**PROBLEM TO WORK ON**
Write down the whole listing below again without changing a word.

**INPUT FOR THIS TASK**
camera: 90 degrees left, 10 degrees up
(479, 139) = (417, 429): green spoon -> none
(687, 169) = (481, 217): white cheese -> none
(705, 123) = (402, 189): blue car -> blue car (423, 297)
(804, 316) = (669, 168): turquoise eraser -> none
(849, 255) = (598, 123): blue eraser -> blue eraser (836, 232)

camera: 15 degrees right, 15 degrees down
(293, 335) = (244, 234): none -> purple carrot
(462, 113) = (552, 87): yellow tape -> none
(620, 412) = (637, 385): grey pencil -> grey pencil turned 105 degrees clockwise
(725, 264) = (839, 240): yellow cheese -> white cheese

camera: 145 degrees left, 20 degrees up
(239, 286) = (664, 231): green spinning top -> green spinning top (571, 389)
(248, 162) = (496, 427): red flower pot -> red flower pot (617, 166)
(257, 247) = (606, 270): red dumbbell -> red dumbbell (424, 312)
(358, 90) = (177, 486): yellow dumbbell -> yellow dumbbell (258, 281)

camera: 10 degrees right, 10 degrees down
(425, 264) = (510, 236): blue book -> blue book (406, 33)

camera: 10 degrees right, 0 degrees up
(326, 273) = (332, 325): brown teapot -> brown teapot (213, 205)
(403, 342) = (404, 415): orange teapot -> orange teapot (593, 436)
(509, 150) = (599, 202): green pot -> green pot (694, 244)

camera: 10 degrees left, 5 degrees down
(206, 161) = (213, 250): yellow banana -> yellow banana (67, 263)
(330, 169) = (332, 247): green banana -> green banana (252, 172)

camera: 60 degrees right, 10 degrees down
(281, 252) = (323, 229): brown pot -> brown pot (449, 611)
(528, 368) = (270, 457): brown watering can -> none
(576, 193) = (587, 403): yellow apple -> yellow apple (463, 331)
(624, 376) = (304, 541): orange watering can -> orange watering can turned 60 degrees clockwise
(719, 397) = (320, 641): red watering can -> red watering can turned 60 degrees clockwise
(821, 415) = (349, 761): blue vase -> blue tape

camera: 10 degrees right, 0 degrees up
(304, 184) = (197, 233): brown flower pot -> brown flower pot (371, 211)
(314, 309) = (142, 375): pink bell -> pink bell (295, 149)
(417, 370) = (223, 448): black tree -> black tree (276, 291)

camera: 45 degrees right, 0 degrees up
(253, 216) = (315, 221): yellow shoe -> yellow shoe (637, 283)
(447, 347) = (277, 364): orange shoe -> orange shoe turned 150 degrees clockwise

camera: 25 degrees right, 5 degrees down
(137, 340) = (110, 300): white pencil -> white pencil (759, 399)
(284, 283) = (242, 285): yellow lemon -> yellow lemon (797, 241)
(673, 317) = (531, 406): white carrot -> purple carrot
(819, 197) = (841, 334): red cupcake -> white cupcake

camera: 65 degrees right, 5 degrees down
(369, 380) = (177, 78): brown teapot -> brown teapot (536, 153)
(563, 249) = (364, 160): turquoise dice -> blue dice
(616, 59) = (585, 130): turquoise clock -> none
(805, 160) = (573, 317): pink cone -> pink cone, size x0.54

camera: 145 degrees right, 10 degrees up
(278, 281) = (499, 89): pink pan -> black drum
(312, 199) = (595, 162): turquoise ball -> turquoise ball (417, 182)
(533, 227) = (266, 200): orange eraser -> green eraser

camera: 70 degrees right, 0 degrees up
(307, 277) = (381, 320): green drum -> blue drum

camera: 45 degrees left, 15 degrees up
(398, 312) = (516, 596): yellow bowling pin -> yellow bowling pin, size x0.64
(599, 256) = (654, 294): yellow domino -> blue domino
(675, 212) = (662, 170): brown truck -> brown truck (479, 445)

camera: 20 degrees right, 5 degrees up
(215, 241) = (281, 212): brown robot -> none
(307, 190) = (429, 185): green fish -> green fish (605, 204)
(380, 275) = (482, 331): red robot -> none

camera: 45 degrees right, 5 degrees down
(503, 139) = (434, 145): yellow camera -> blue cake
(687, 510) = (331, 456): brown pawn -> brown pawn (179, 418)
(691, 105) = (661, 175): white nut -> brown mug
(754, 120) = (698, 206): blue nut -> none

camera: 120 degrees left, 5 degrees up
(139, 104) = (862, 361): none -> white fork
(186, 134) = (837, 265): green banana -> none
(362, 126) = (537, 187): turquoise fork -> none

**ANSWER SECTION**
camera: 90 degrees left, 10 degrees up
(479, 139) = (417, 429): green spoon -> none
(687, 169) = (481, 217): white cheese -> none
(705, 123) = (402, 189): blue car -> blue car (423, 297)
(804, 316) = (669, 168): turquoise eraser -> none
(849, 255) = (598, 123): blue eraser -> blue eraser (836, 232)

camera: 15 degrees right, 15 degrees down
(293, 335) = (244, 234): none -> purple carrot
(462, 113) = (552, 87): yellow tape -> none
(620, 412) = (637, 385): grey pencil -> grey pencil turned 105 degrees clockwise
(725, 264) = (839, 240): yellow cheese -> white cheese

camera: 145 degrees left, 20 degrees up
(239, 286) = (664, 231): green spinning top -> green spinning top (571, 389)
(248, 162) = (496, 427): red flower pot -> red flower pot (617, 166)
(257, 247) = (606, 270): red dumbbell -> red dumbbell (424, 312)
(358, 90) = (177, 486): yellow dumbbell -> yellow dumbbell (258, 281)

camera: 10 degrees right, 10 degrees down
(425, 264) = (510, 236): blue book -> blue book (406, 33)

camera: 10 degrees right, 0 degrees up
(326, 273) = (332, 325): brown teapot -> brown teapot (213, 205)
(403, 342) = (404, 415): orange teapot -> orange teapot (593, 436)
(509, 150) = (599, 202): green pot -> green pot (694, 244)

camera: 10 degrees left, 5 degrees down
(206, 161) = (213, 250): yellow banana -> yellow banana (67, 263)
(330, 169) = (332, 247): green banana -> green banana (252, 172)

camera: 60 degrees right, 10 degrees down
(281, 252) = (323, 229): brown pot -> brown pot (449, 611)
(528, 368) = (270, 457): brown watering can -> none
(576, 193) = (587, 403): yellow apple -> yellow apple (463, 331)
(624, 376) = (304, 541): orange watering can -> orange watering can turned 60 degrees clockwise
(719, 397) = (320, 641): red watering can -> red watering can turned 60 degrees clockwise
(821, 415) = (349, 761): blue vase -> blue tape

camera: 10 degrees right, 0 degrees up
(304, 184) = (197, 233): brown flower pot -> brown flower pot (371, 211)
(314, 309) = (142, 375): pink bell -> pink bell (295, 149)
(417, 370) = (223, 448): black tree -> black tree (276, 291)

camera: 45 degrees right, 0 degrees up
(253, 216) = (315, 221): yellow shoe -> yellow shoe (637, 283)
(447, 347) = (277, 364): orange shoe -> orange shoe turned 150 degrees clockwise

camera: 25 degrees right, 5 degrees down
(137, 340) = (110, 300): white pencil -> white pencil (759, 399)
(284, 283) = (242, 285): yellow lemon -> yellow lemon (797, 241)
(673, 317) = (531, 406): white carrot -> purple carrot
(819, 197) = (841, 334): red cupcake -> white cupcake

camera: 65 degrees right, 5 degrees down
(369, 380) = (177, 78): brown teapot -> brown teapot (536, 153)
(563, 249) = (364, 160): turquoise dice -> blue dice
(616, 59) = (585, 130): turquoise clock -> none
(805, 160) = (573, 317): pink cone -> pink cone, size x0.54

camera: 145 degrees right, 10 degrees up
(278, 281) = (499, 89): pink pan -> black drum
(312, 199) = (595, 162): turquoise ball -> turquoise ball (417, 182)
(533, 227) = (266, 200): orange eraser -> green eraser

camera: 70 degrees right, 0 degrees up
(307, 277) = (381, 320): green drum -> blue drum

camera: 45 degrees left, 15 degrees up
(398, 312) = (516, 596): yellow bowling pin -> yellow bowling pin, size x0.64
(599, 256) = (654, 294): yellow domino -> blue domino
(675, 212) = (662, 170): brown truck -> brown truck (479, 445)

camera: 20 degrees right, 5 degrees up
(215, 241) = (281, 212): brown robot -> none
(307, 190) = (429, 185): green fish -> green fish (605, 204)
(380, 275) = (482, 331): red robot -> none

camera: 45 degrees right, 5 degrees down
(503, 139) = (434, 145): yellow camera -> blue cake
(687, 510) = (331, 456): brown pawn -> brown pawn (179, 418)
(691, 105) = (661, 175): white nut -> brown mug
(754, 120) = (698, 206): blue nut -> none

camera: 120 degrees left, 5 degrees up
(139, 104) = (862, 361): none -> white fork
(186, 134) = (837, 265): green banana -> none
(362, 126) = (537, 187): turquoise fork -> none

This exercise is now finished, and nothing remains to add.